PROBLEM STATEMENT →
Among the records that follow, find the line with "red arrow: rotated 100 degrees clockwise" and the line with "pink star: rotated 12 degrees clockwise". Set down those lines and all lines between them exactly, without adding anything.

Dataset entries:
★ ★ ★ ★ ★ ★ ★
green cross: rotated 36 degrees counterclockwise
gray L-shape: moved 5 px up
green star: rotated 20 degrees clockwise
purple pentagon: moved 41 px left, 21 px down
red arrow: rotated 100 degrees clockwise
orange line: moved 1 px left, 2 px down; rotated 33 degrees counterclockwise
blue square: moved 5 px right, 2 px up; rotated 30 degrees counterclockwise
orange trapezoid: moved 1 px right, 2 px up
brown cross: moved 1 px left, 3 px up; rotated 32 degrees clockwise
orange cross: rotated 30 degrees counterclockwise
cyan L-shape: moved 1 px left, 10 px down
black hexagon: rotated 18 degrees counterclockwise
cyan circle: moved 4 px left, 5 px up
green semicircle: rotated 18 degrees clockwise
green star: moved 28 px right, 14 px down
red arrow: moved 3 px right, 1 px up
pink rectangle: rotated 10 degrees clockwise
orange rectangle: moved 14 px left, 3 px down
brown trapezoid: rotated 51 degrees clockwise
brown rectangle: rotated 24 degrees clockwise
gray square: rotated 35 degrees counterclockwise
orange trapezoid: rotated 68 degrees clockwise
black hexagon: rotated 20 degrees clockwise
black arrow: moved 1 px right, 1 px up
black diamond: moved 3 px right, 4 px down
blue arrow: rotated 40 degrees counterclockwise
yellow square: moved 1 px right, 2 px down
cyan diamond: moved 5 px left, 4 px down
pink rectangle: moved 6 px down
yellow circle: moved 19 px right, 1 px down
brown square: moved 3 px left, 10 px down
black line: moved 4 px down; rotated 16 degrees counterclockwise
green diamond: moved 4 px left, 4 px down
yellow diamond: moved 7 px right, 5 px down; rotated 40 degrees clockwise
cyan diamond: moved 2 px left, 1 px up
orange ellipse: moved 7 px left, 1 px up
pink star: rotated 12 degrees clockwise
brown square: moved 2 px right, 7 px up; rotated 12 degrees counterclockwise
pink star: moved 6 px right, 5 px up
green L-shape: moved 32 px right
★ ★ ★ ★ ★ ★ ★
WRITTEN SOLUTION →
red arrow: rotated 100 degrees clockwise
orange line: moved 1 px left, 2 px down; rotated 33 degrees counterclockwise
blue square: moved 5 px right, 2 px up; rotated 30 degrees counterclockwise
orange trapezoid: moved 1 px right, 2 px up
brown cross: moved 1 px left, 3 px up; rotated 32 degrees clockwise
orange cross: rotated 30 degrees counterclockwise
cyan L-shape: moved 1 px left, 10 px down
black hexagon: rotated 18 degrees counterclockwise
cyan circle: moved 4 px left, 5 px up
green semicircle: rotated 18 degrees clockwise
green star: moved 28 px right, 14 px down
red arrow: moved 3 px right, 1 px up
pink rectangle: rotated 10 degrees clockwise
orange rectangle: moved 14 px left, 3 px down
brown trapezoid: rotated 51 degrees clockwise
brown rectangle: rotated 24 degrees clockwise
gray square: rotated 35 degrees counterclockwise
orange trapezoid: rotated 68 degrees clockwise
black hexagon: rotated 20 degrees clockwise
black arrow: moved 1 px right, 1 px up
black diamond: moved 3 px right, 4 px down
blue arrow: rotated 40 degrees counterclockwise
yellow square: moved 1 px right, 2 px down
cyan diamond: moved 5 px left, 4 px down
pink rectangle: moved 6 px down
yellow circle: moved 19 px right, 1 px down
brown square: moved 3 px left, 10 px down
black line: moved 4 px down; rotated 16 degrees counterclockwise
green diamond: moved 4 px left, 4 px down
yellow diamond: moved 7 px right, 5 px down; rotated 40 degrees clockwise
cyan diamond: moved 2 px left, 1 px up
orange ellipse: moved 7 px left, 1 px up
pink star: rotated 12 degrees clockwise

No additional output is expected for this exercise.